Source data:
──────

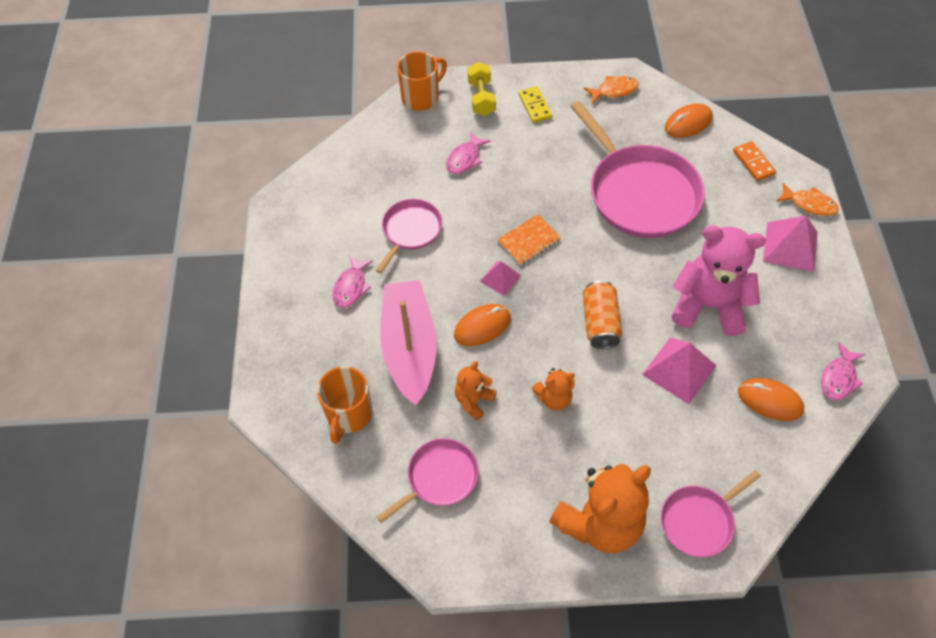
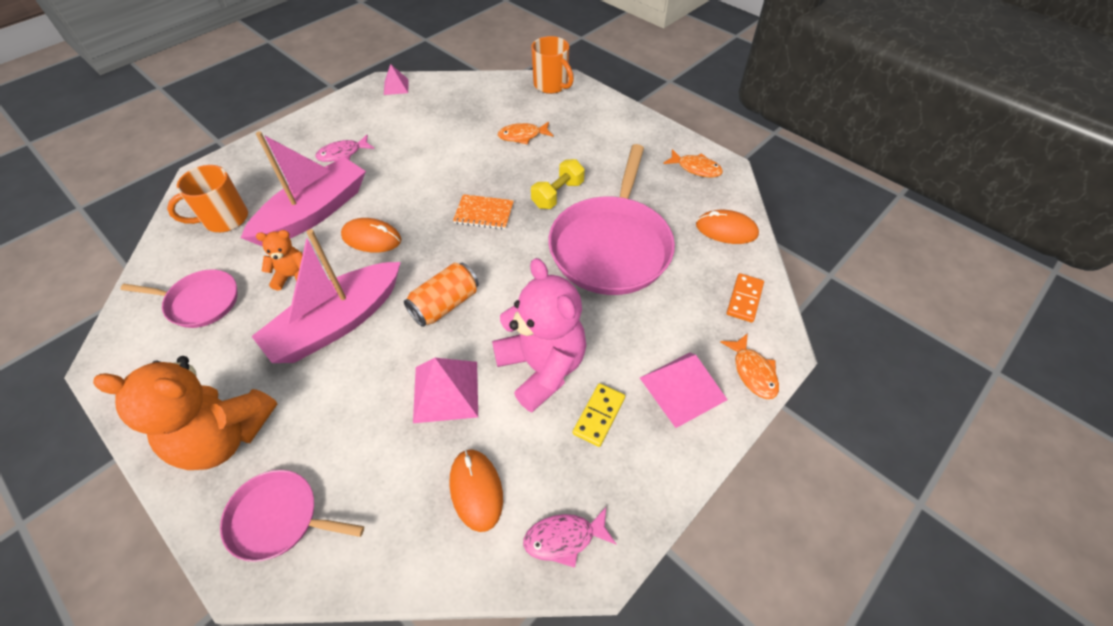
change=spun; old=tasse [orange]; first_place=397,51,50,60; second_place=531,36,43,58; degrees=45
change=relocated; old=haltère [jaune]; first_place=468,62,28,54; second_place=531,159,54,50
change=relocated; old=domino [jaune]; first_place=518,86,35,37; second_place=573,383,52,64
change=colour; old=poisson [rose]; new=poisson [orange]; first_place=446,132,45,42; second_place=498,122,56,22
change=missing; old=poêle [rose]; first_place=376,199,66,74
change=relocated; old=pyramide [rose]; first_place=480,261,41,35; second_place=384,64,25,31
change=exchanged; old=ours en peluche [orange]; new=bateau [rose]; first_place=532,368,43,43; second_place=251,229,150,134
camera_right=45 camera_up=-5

──────

The lines to output run from the one containing "change=missing; old=poêle [rose];" through the last line of the records above; repeat them exactly and nothing more.

change=missing; old=poêle [rose]; first_place=376,199,66,74
change=relocated; old=pyramide [rose]; first_place=480,261,41,35; second_place=384,64,25,31
change=exchanged; old=ours en peluche [orange]; new=bateau [rose]; first_place=532,368,43,43; second_place=251,229,150,134
camera_right=45 camera_up=-5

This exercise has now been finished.